### What to work on
Reproduce the records below exactly; no pictures.

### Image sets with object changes
# # # # # # #
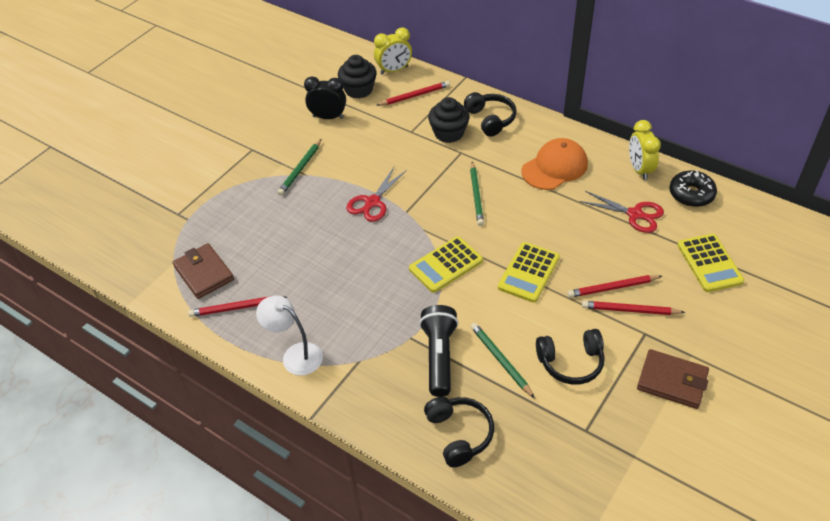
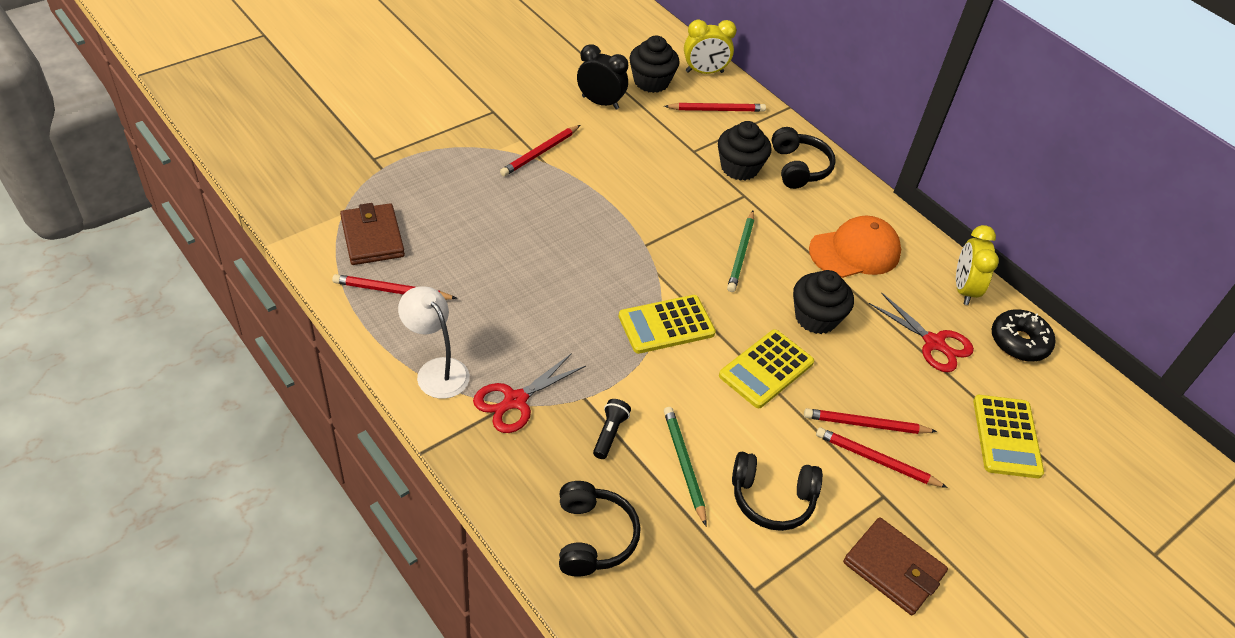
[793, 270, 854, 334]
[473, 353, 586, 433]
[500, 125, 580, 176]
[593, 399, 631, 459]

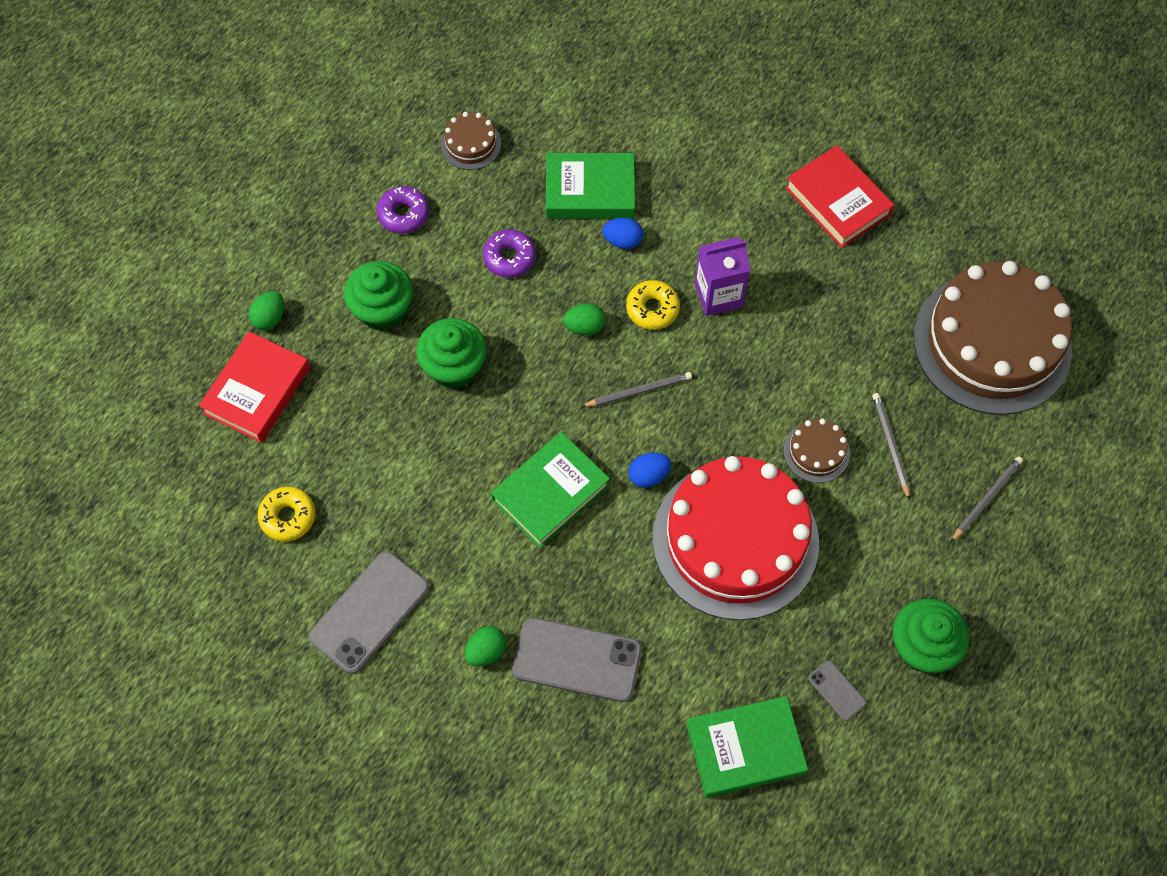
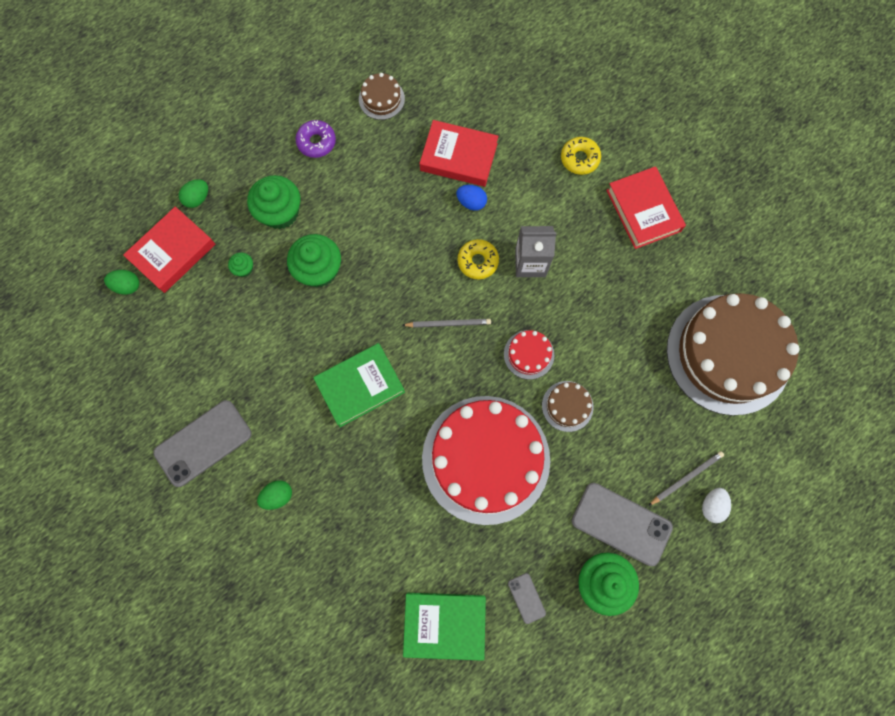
[483, 229, 536, 278] (first image)
[628, 453, 671, 488] (first image)
[872, 393, 910, 500] (first image)
[228, 252, 253, 277]
[504, 330, 554, 380]
[702, 488, 731, 523]
[561, 137, 601, 175]
[572, 483, 673, 566]
[104, 270, 139, 295]
[420, 120, 498, 187]
[515, 226, 557, 277]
# # # # # # #
### Task answer
[793, 270, 854, 334]
[473, 353, 586, 433]
[500, 125, 580, 176]
[593, 399, 631, 459]

[483, 229, 536, 278] (first image)
[628, 453, 671, 488] (first image)
[872, 393, 910, 500] (first image)
[228, 252, 253, 277]
[504, 330, 554, 380]
[702, 488, 731, 523]
[561, 137, 601, 175]
[572, 483, 673, 566]
[104, 270, 139, 295]
[420, 120, 498, 187]
[515, 226, 557, 277]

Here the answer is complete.